Problem to solve —
From the line with "red ellipse: (42, 52) -> (34, 99), turned 45" to the line with "orange ellipse: (145, 96)", retype every line exactly, including those two, and leave out the rest of the data below.

┌─ Exercise input

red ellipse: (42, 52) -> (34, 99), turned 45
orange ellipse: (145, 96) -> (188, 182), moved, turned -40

└─
┌─ Exercise input

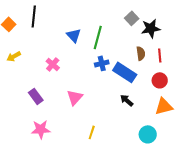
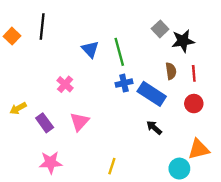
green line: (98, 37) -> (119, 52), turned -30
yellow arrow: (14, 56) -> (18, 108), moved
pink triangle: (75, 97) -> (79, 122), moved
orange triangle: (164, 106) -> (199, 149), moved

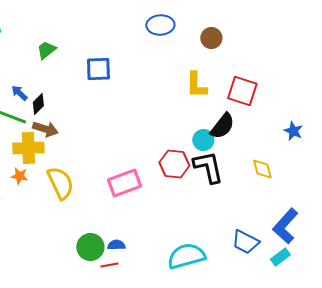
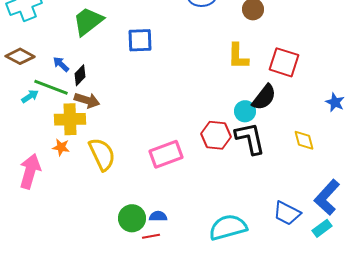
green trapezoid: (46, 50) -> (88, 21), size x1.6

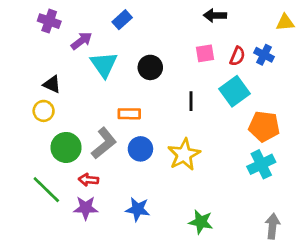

└─
┌─ Exercise input

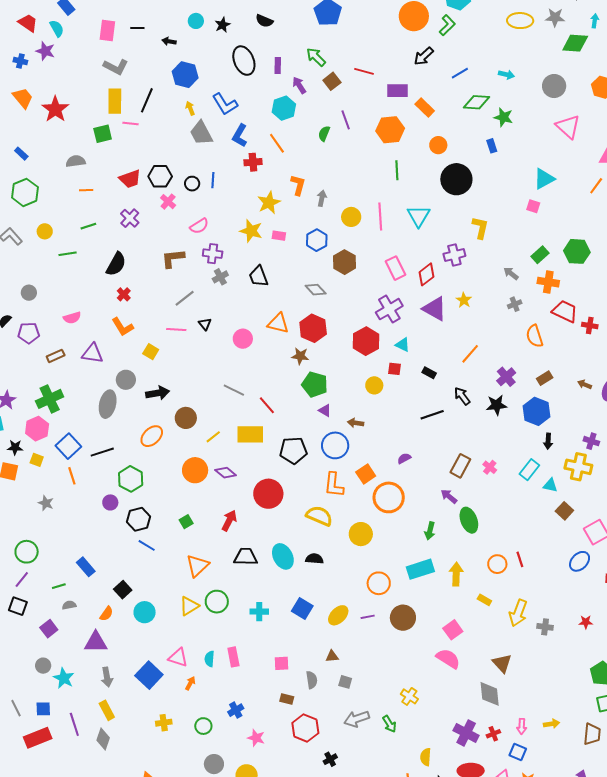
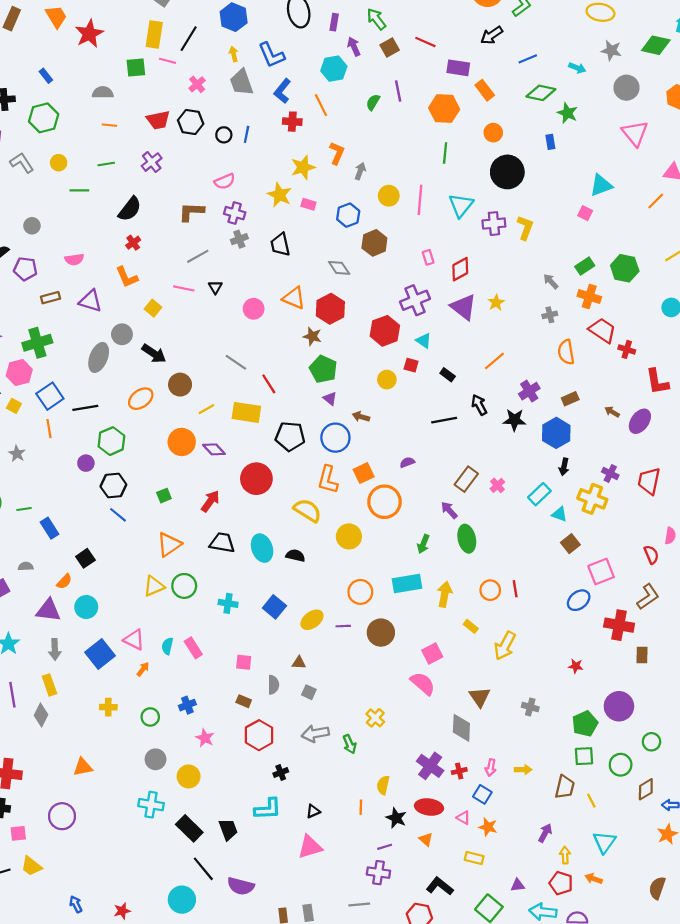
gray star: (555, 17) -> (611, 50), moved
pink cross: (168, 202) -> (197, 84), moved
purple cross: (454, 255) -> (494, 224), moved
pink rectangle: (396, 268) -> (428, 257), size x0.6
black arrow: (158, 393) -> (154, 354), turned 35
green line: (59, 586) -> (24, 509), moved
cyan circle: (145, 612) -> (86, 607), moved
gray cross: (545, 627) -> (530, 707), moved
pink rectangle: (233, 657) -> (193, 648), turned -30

└─

Written response —
red ellipse: (42, 52) -> (34, 99), turned 45
orange ellipse: (145, 96) -> (188, 182), moved, turned -40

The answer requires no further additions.